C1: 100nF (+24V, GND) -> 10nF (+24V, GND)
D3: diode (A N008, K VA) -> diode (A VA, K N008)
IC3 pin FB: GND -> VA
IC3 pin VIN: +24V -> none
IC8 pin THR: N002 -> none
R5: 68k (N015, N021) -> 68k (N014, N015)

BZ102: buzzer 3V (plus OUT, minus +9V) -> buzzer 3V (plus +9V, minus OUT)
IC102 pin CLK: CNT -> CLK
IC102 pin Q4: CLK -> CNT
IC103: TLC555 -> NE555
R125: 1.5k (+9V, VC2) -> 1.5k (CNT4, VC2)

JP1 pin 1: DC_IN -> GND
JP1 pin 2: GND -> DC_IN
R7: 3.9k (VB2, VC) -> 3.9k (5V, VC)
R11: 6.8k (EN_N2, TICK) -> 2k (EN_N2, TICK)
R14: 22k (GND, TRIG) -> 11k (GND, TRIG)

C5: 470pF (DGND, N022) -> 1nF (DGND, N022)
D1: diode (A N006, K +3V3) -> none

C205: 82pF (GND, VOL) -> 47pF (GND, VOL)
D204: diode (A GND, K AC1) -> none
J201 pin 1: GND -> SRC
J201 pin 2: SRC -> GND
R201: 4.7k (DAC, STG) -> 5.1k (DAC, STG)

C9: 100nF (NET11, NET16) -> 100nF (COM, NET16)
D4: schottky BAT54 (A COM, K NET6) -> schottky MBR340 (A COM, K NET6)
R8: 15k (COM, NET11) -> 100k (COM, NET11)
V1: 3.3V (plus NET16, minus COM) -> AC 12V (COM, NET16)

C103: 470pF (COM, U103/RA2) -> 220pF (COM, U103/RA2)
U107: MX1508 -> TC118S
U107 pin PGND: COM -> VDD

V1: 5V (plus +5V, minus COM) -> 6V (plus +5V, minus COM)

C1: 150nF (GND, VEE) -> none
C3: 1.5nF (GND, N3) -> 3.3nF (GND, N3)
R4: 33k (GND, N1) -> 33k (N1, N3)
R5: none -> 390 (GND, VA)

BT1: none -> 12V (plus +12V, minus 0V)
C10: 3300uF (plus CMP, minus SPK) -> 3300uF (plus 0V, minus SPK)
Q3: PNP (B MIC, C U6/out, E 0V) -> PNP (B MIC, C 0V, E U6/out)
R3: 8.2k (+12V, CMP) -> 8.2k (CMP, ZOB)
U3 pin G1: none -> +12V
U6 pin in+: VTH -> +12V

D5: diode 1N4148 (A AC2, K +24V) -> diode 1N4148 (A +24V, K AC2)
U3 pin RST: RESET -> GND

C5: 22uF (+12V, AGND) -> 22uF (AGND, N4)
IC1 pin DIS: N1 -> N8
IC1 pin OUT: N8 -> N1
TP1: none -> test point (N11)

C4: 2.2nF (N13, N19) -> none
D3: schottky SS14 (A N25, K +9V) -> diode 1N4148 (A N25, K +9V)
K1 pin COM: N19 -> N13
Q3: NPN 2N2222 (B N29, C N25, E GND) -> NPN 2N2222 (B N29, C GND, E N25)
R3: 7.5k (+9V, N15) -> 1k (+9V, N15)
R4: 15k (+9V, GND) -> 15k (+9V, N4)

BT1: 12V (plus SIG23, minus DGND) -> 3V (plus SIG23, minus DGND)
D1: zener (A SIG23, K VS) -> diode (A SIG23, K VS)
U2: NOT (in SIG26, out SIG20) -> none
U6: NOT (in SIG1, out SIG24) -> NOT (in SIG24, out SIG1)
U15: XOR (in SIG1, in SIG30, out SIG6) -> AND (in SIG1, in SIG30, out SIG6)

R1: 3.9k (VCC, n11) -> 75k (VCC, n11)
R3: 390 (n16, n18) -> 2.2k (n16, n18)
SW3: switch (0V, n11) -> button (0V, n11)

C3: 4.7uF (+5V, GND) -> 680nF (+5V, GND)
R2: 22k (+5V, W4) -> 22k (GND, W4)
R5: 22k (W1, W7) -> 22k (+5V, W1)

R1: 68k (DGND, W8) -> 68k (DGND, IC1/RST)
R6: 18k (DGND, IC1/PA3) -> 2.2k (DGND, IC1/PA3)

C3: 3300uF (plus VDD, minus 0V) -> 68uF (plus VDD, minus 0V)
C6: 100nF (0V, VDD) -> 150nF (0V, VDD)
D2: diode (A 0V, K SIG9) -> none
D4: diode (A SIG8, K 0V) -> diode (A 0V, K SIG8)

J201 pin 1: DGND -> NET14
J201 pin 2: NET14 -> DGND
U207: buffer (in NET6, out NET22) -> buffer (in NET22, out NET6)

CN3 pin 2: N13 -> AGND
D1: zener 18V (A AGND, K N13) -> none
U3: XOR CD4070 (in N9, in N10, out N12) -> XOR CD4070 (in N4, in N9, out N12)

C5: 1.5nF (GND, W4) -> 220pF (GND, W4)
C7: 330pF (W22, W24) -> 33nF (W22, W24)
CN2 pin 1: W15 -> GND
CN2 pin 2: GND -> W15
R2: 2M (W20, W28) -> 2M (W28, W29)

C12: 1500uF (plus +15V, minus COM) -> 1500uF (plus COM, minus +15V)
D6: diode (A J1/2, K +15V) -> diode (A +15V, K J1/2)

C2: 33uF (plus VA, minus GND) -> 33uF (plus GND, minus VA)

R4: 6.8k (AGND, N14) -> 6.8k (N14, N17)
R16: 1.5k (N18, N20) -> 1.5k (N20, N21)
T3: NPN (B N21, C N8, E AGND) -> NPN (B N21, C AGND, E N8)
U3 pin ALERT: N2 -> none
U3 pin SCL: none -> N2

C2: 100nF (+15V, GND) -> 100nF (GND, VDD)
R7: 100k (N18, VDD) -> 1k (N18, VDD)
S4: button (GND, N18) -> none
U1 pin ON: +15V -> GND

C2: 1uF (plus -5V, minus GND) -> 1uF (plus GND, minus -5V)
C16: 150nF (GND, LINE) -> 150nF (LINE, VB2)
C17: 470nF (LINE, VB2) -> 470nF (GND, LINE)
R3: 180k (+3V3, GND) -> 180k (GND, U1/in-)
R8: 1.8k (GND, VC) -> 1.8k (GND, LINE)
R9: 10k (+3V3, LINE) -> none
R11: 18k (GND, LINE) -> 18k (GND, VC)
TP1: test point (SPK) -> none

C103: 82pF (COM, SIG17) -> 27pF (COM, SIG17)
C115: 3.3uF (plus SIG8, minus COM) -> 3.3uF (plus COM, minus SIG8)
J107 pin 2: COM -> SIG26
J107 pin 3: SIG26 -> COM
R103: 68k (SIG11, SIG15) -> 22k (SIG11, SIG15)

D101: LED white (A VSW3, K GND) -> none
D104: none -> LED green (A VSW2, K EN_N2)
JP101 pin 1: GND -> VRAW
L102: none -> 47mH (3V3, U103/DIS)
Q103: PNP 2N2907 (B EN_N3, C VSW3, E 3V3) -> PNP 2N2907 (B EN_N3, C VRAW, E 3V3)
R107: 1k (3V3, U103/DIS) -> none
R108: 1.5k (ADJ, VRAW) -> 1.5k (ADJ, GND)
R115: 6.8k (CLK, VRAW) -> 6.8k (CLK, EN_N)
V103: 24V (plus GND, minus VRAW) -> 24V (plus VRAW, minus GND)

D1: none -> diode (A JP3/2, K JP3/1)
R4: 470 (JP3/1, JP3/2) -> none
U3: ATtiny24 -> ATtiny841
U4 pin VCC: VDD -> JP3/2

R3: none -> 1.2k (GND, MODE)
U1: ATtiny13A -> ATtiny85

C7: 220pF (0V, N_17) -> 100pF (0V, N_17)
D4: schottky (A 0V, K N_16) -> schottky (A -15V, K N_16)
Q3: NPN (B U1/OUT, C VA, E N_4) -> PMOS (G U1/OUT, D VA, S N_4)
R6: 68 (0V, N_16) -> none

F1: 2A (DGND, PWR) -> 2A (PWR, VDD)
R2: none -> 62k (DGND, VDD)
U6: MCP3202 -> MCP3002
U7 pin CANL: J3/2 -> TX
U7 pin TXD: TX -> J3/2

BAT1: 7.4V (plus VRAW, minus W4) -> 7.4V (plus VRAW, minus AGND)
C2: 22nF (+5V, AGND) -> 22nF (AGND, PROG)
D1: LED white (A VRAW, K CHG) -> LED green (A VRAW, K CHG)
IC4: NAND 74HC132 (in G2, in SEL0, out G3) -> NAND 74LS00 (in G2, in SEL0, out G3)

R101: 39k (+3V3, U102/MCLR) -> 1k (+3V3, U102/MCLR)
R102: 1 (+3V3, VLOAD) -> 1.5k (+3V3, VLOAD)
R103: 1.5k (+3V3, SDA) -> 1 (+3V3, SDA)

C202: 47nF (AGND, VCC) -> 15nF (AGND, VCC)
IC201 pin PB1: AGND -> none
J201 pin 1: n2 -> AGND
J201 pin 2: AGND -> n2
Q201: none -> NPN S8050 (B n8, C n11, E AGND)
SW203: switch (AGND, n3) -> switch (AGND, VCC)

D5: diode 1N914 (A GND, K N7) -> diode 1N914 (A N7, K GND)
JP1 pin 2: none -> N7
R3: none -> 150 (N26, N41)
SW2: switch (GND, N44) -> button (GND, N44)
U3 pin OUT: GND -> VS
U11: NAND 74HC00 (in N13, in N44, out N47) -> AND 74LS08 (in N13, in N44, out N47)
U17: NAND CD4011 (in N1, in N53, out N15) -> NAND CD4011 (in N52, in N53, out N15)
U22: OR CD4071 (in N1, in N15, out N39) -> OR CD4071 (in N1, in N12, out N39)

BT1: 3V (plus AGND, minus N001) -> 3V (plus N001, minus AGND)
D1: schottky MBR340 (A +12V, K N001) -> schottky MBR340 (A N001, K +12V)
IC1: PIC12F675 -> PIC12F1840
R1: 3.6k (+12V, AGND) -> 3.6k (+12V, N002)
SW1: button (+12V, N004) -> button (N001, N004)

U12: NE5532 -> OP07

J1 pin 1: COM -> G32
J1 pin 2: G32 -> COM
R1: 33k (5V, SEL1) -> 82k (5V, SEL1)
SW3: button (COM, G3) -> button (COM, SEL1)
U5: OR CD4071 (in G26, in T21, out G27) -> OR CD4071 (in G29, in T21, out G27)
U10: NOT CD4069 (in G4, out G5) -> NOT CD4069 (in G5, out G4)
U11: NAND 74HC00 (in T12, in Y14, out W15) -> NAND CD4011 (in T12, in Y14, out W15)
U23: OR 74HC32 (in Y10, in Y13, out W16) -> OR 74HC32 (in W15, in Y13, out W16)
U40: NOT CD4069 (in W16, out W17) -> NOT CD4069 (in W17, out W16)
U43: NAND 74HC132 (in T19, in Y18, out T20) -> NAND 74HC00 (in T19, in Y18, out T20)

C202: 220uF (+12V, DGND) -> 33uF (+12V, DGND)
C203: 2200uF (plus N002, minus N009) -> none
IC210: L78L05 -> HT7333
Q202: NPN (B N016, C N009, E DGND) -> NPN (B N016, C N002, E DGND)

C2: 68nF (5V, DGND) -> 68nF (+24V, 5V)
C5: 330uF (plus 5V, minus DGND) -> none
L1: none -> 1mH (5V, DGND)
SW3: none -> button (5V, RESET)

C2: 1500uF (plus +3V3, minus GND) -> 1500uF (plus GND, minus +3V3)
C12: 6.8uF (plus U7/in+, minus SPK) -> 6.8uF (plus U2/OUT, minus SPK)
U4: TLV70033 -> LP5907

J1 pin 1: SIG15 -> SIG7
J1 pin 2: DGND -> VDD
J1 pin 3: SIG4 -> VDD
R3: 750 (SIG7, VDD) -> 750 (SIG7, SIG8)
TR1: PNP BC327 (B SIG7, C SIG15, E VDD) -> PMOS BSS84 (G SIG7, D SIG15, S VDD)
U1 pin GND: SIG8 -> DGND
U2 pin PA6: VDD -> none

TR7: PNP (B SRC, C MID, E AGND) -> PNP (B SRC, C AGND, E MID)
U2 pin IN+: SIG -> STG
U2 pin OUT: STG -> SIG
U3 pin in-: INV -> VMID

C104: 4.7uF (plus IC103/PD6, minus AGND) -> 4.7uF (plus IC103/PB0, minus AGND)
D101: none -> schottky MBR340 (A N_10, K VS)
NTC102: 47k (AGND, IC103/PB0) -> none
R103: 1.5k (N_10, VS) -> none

### YOUR TASK
Would you restate exactly the lines of the material above, from its opening line through the line with "D4: schottky BAT54", and output only those?

### ANSWER SPACE
C1: 100nF (+24V, GND) -> 10nF (+24V, GND)
D3: diode (A N008, K VA) -> diode (A VA, K N008)
IC3 pin FB: GND -> VA
IC3 pin VIN: +24V -> none
IC8 pin THR: N002 -> none
R5: 68k (N015, N021) -> 68k (N014, N015)

BZ102: buzzer 3V (plus OUT, minus +9V) -> buzzer 3V (plus +9V, minus OUT)
IC102 pin CLK: CNT -> CLK
IC102 pin Q4: CLK -> CNT
IC103: TLC555 -> NE555
R125: 1.5k (+9V, VC2) -> 1.5k (CNT4, VC2)

JP1 pin 1: DC_IN -> GND
JP1 pin 2: GND -> DC_IN
R7: 3.9k (VB2, VC) -> 3.9k (5V, VC)
R11: 6.8k (EN_N2, TICK) -> 2k (EN_N2, TICK)
R14: 22k (GND, TRIG) -> 11k (GND, TRIG)

C5: 470pF (DGND, N022) -> 1nF (DGND, N022)
D1: diode (A N006, K +3V3) -> none

C205: 82pF (GND, VOL) -> 47pF (GND, VOL)
D204: diode (A GND, K AC1) -> none
J201 pin 1: GND -> SRC
J201 pin 2: SRC -> GND
R201: 4.7k (DAC, STG) -> 5.1k (DAC, STG)

C9: 100nF (NET11, NET16) -> 100nF (COM, NET16)
D4: schottky BAT54 (A COM, K NET6) -> schottky MBR340 (A COM, K NET6)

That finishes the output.